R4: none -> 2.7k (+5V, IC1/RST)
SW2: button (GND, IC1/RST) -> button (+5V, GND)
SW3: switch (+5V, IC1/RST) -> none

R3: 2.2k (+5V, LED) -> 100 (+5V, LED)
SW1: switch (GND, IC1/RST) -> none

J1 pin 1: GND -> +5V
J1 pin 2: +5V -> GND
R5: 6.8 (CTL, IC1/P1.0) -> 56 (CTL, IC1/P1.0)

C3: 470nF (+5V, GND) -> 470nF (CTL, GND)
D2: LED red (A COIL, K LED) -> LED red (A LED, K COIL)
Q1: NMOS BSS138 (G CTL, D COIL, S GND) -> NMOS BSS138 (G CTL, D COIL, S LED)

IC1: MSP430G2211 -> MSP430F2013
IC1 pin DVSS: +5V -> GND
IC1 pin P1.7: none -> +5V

WHAT NEEDS TO BE DONE »
The full set of entries should appear again, unchanged, line by line.

ANSWER TO THIS PROBLEM »
R4: none -> 2.7k (+5V, IC1/RST)
SW2: button (GND, IC1/RST) -> button (+5V, GND)
SW3: switch (+5V, IC1/RST) -> none

R3: 2.2k (+5V, LED) -> 100 (+5V, LED)
SW1: switch (GND, IC1/RST) -> none

J1 pin 1: GND -> +5V
J1 pin 2: +5V -> GND
R5: 6.8 (CTL, IC1/P1.0) -> 56 (CTL, IC1/P1.0)

C3: 470nF (+5V, GND) -> 470nF (CTL, GND)
D2: LED red (A COIL, K LED) -> LED red (A LED, K COIL)
Q1: NMOS BSS138 (G CTL, D COIL, S GND) -> NMOS BSS138 (G CTL, D COIL, S LED)

IC1: MSP430G2211 -> MSP430F2013
IC1 pin DVSS: +5V -> GND
IC1 pin P1.7: none -> +5V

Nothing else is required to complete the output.